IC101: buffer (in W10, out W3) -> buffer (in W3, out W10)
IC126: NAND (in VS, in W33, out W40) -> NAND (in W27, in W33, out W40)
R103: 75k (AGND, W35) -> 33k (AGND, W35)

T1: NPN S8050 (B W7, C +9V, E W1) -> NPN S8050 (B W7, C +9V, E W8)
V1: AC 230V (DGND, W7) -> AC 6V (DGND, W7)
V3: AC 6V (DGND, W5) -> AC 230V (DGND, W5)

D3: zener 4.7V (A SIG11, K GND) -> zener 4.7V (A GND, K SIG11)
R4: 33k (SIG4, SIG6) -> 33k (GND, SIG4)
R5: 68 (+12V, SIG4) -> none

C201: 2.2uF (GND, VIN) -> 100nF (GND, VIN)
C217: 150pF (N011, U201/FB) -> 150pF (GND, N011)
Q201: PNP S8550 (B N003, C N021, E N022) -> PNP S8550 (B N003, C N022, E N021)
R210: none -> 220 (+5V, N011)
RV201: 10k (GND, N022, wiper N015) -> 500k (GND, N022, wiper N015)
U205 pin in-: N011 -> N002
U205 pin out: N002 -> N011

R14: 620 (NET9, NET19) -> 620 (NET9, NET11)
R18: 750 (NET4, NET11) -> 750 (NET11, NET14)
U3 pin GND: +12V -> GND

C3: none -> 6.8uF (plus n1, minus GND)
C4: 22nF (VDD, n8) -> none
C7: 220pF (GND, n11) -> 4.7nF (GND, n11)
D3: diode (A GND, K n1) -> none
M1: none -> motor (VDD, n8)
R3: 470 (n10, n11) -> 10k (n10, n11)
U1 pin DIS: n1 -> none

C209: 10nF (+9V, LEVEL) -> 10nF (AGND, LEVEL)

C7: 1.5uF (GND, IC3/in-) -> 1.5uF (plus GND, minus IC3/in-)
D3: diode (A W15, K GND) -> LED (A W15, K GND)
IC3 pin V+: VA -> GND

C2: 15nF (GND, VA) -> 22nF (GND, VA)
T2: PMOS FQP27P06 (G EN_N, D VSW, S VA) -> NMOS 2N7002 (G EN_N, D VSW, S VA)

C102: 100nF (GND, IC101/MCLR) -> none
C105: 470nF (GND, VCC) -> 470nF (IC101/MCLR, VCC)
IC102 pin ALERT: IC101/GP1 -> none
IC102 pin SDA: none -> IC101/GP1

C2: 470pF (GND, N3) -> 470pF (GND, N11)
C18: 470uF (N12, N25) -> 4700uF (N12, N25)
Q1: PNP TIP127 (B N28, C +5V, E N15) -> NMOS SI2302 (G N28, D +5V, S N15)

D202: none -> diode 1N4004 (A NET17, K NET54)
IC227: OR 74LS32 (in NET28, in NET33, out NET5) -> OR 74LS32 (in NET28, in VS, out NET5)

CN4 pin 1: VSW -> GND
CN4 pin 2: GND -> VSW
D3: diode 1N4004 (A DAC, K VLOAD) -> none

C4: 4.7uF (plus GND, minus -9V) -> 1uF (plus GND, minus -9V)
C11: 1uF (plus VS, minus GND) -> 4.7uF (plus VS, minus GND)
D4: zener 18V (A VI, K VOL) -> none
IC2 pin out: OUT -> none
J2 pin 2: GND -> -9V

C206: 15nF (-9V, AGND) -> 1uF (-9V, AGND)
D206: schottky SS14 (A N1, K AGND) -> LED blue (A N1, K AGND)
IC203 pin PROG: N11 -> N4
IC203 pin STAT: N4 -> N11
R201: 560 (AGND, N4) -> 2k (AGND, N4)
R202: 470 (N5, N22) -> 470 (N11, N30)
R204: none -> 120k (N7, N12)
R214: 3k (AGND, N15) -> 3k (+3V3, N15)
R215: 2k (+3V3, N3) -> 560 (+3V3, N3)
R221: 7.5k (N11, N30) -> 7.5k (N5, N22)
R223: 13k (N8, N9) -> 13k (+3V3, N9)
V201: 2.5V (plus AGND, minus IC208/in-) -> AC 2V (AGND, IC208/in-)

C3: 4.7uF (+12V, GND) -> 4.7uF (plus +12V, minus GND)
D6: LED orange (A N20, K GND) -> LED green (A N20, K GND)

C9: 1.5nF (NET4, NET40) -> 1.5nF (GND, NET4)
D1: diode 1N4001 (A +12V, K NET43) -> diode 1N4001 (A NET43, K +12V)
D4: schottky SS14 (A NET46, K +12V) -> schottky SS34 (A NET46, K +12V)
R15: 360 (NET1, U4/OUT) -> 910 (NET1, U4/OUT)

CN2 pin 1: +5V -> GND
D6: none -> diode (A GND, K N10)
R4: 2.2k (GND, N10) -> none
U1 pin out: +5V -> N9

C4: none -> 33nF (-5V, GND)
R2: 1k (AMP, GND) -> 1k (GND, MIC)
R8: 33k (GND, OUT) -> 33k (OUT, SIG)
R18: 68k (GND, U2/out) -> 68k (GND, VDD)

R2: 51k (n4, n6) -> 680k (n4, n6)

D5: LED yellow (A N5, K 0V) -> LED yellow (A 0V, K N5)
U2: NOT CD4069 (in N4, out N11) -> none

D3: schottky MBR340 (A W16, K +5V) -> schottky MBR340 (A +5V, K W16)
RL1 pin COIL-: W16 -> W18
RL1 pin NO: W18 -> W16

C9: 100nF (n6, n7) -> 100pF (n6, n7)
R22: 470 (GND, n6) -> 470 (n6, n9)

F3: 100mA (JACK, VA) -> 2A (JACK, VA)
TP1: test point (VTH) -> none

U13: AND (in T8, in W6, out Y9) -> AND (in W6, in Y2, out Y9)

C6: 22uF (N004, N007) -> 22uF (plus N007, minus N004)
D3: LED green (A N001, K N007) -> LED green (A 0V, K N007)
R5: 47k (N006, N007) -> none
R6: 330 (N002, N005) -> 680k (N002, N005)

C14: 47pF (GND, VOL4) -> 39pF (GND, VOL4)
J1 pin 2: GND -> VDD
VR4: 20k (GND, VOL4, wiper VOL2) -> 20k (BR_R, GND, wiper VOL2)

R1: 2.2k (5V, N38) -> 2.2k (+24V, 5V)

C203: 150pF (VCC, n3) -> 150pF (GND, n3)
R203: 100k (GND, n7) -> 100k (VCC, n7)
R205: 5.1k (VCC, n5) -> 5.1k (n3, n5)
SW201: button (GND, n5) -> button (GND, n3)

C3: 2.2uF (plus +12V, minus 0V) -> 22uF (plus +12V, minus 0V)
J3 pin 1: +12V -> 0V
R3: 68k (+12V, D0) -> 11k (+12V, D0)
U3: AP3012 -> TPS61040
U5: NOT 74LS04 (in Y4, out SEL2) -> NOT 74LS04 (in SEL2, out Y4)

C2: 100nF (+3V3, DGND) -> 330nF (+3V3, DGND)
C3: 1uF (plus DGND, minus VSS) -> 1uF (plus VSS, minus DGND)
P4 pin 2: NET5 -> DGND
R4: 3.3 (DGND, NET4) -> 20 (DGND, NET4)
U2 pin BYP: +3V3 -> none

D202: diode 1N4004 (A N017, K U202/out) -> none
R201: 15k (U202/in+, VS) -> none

● ● ● ● ●

## Your goal
Could you transcribe the entries above word for word, from the line with "TP1: test point (VTH) -> none" down to the line with "R6: 330 (N002, N005) -> 680k (N002, N005)", keeping both?

## Task answer
TP1: test point (VTH) -> none

U13: AND (in T8, in W6, out Y9) -> AND (in W6, in Y2, out Y9)

C6: 22uF (N004, N007) -> 22uF (plus N007, minus N004)
D3: LED green (A N001, K N007) -> LED green (A 0V, K N007)
R5: 47k (N006, N007) -> none
R6: 330 (N002, N005) -> 680k (N002, N005)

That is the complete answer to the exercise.